──────── Material for this exercise

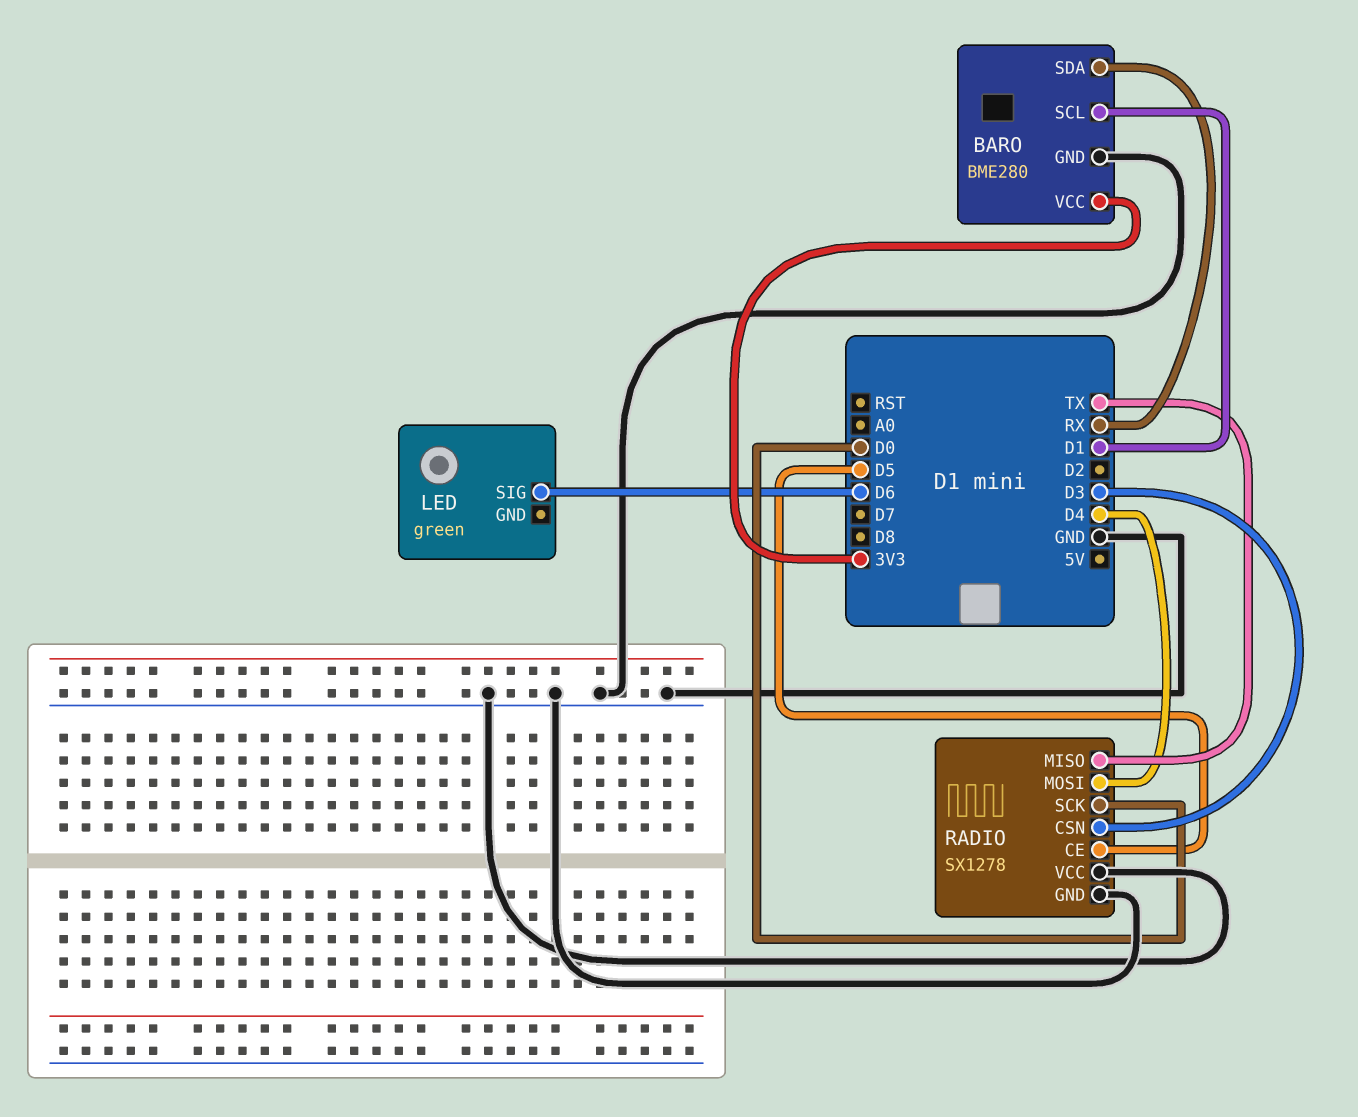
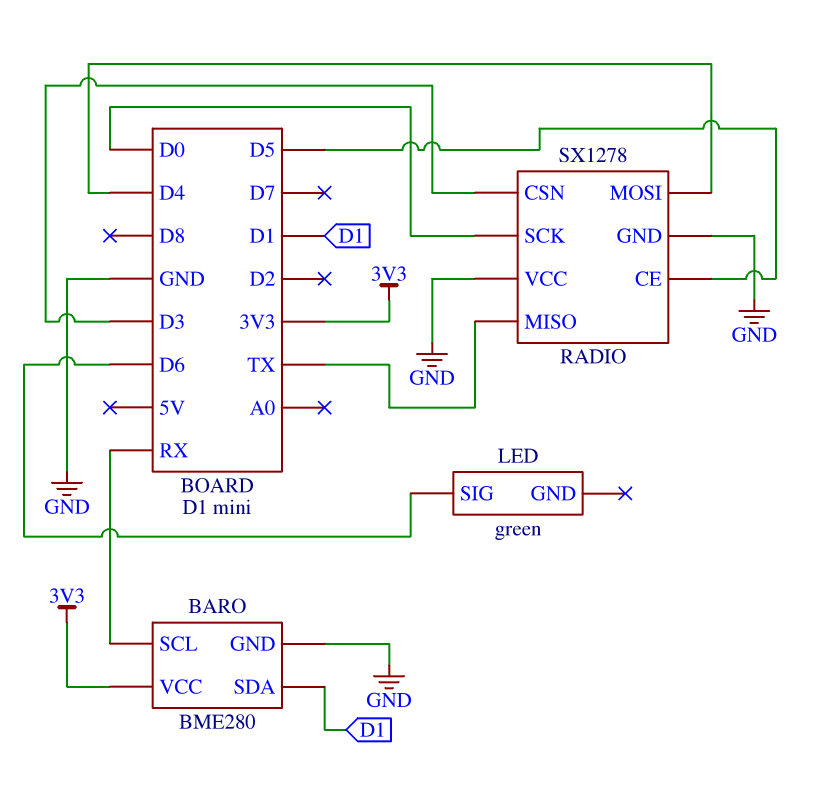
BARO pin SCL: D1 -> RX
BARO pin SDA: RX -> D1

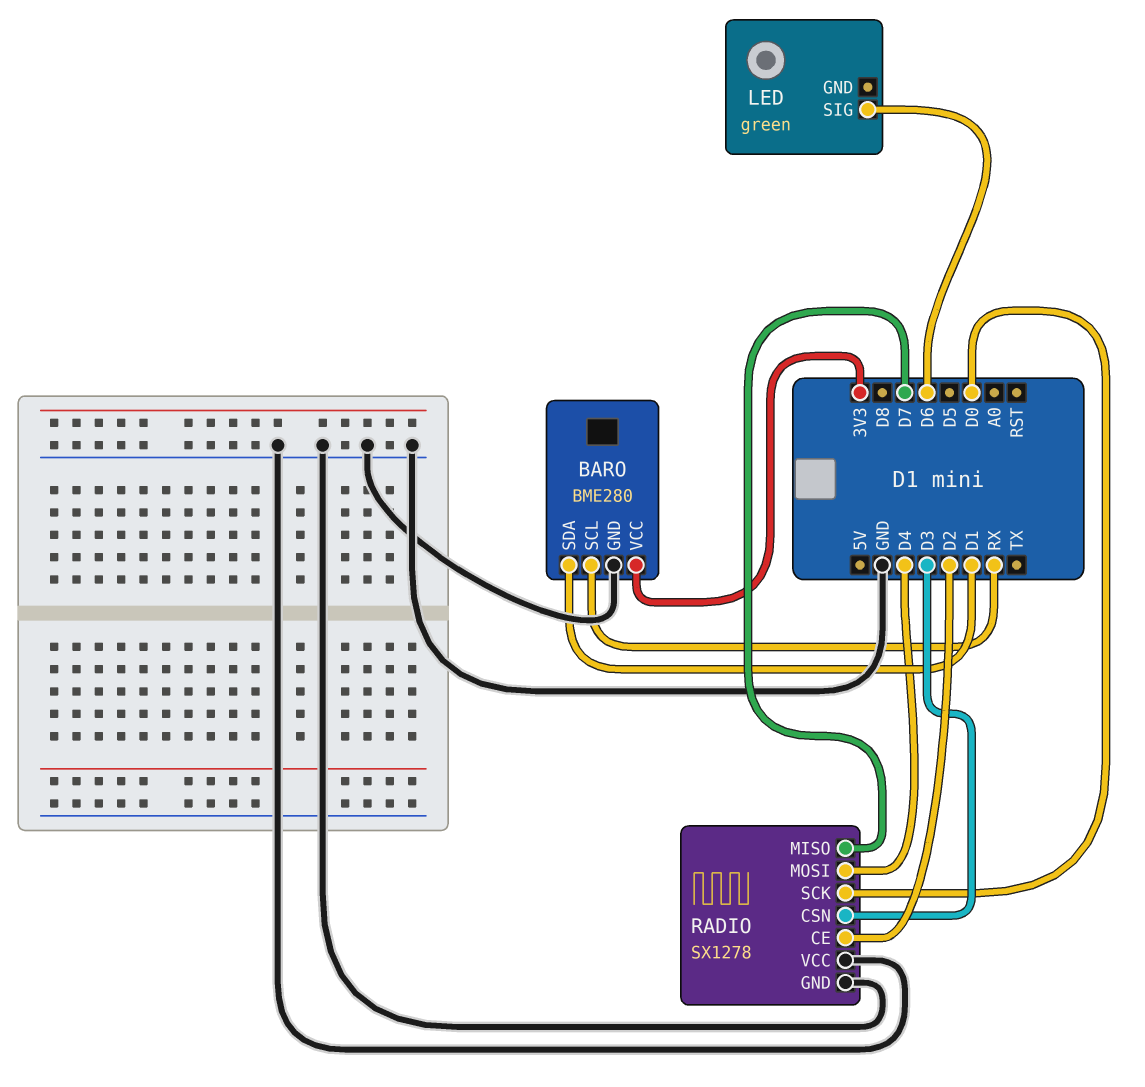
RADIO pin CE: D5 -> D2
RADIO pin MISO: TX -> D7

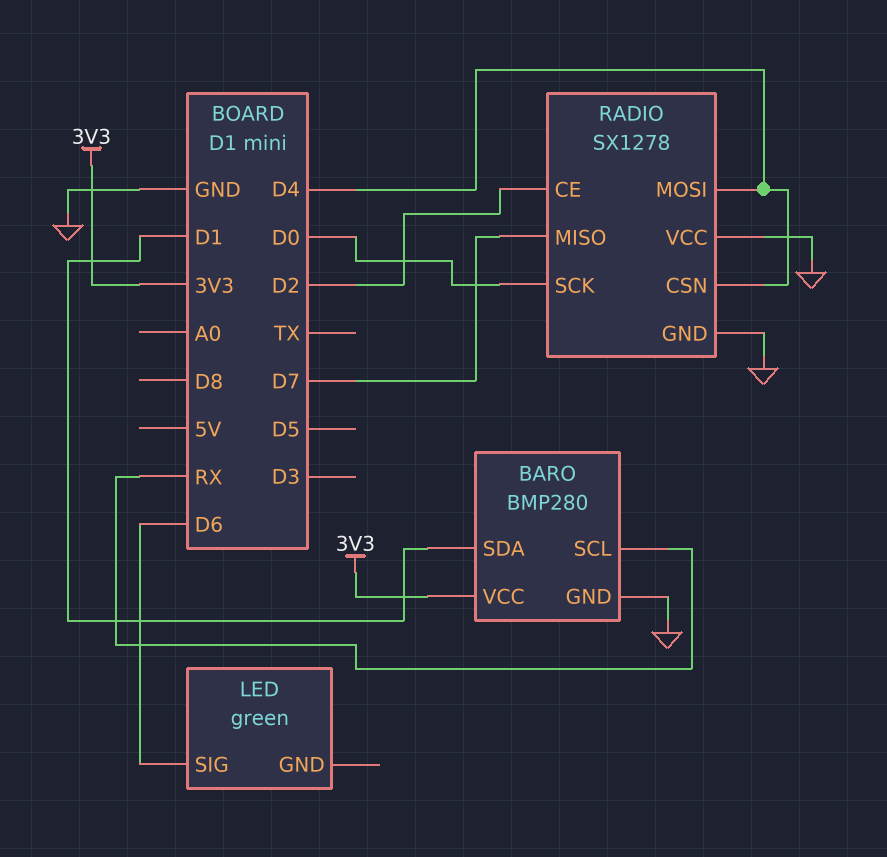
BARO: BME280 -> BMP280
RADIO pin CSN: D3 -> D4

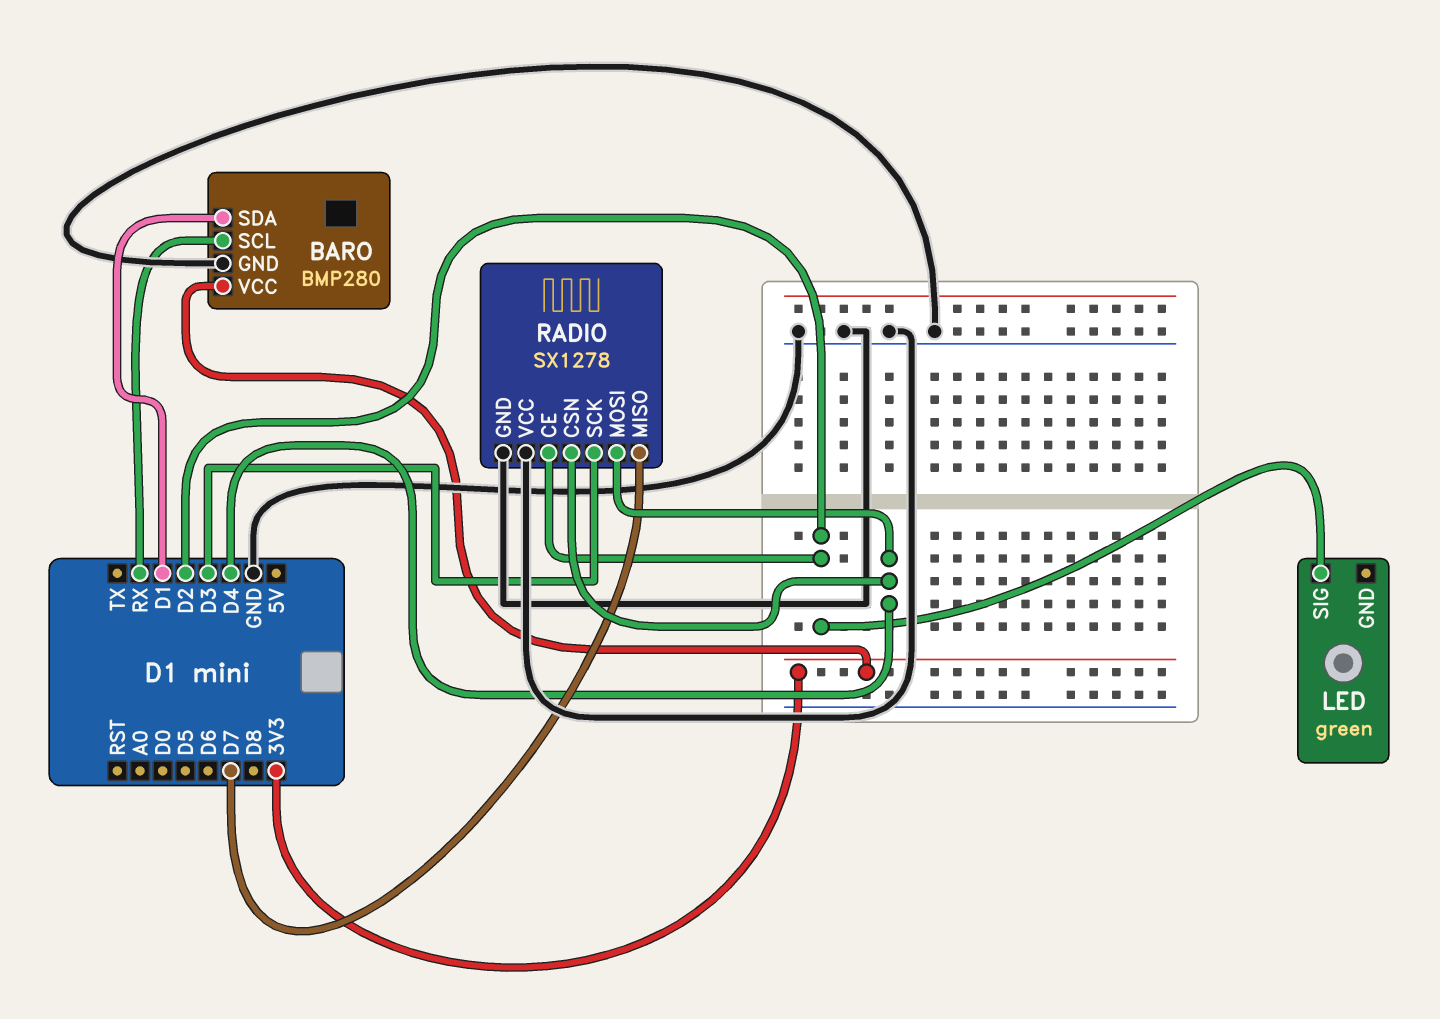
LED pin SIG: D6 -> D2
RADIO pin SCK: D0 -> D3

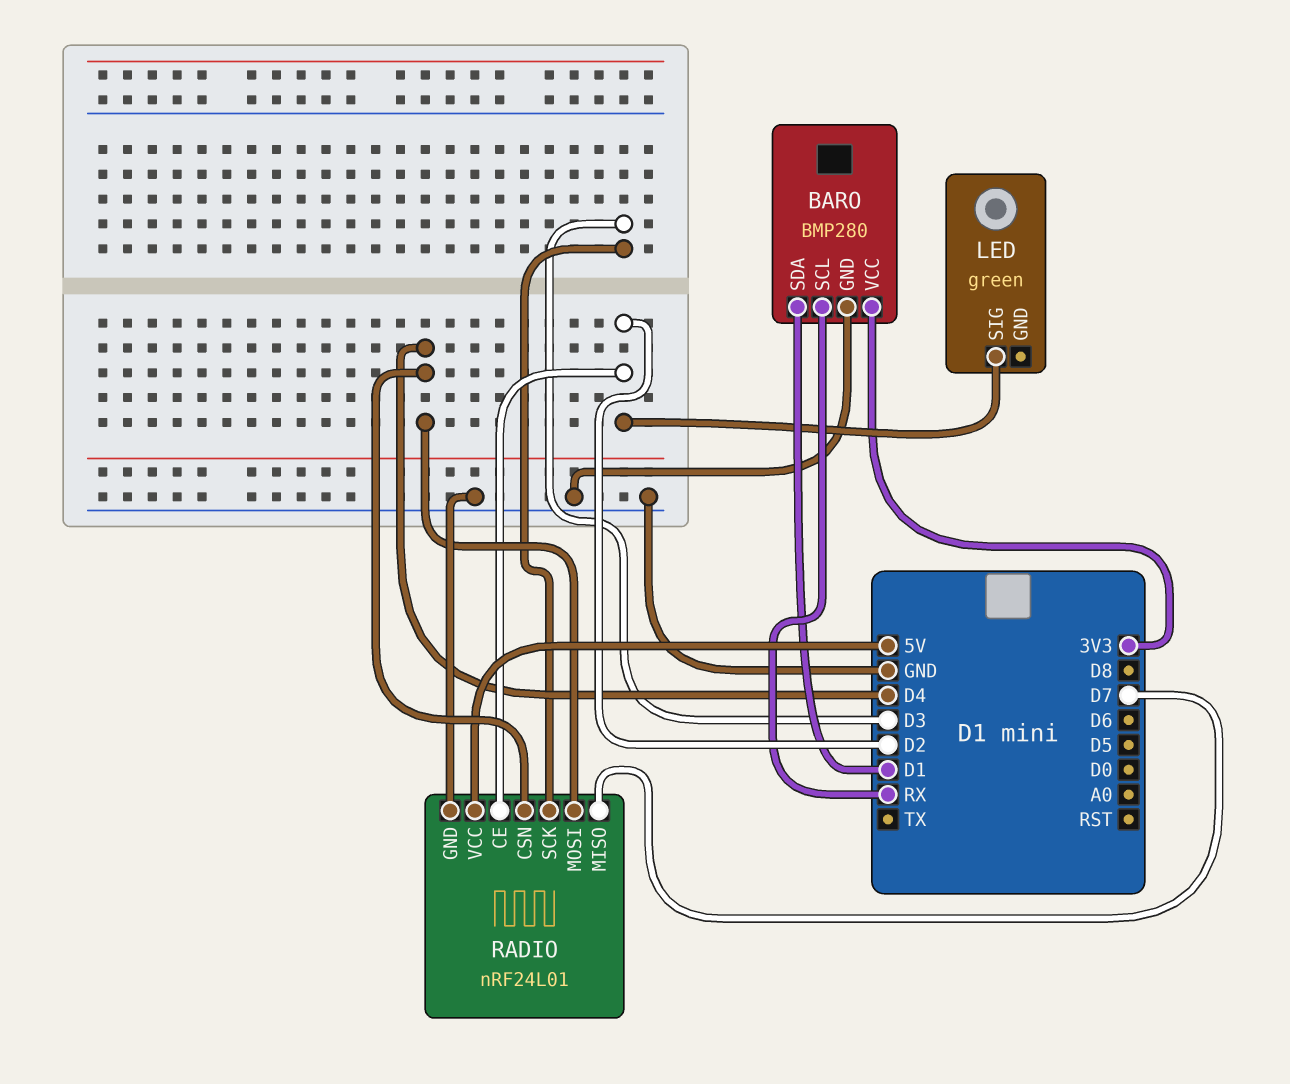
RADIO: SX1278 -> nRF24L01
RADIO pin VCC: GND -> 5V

────────────────

→ **Assigned task**
Although the records contain pictures, the output must hold only their exact wording.

→ **Result for this exercise**
BARO pin SCL: D1 -> RX
BARO pin SDA: RX -> D1

RADIO pin CE: D5 -> D2
RADIO pin MISO: TX -> D7

BARO: BME280 -> BMP280
RADIO pin CSN: D3 -> D4

LED pin SIG: D6 -> D2
RADIO pin SCK: D0 -> D3

RADIO: SX1278 -> nRF24L01
RADIO pin VCC: GND -> 5V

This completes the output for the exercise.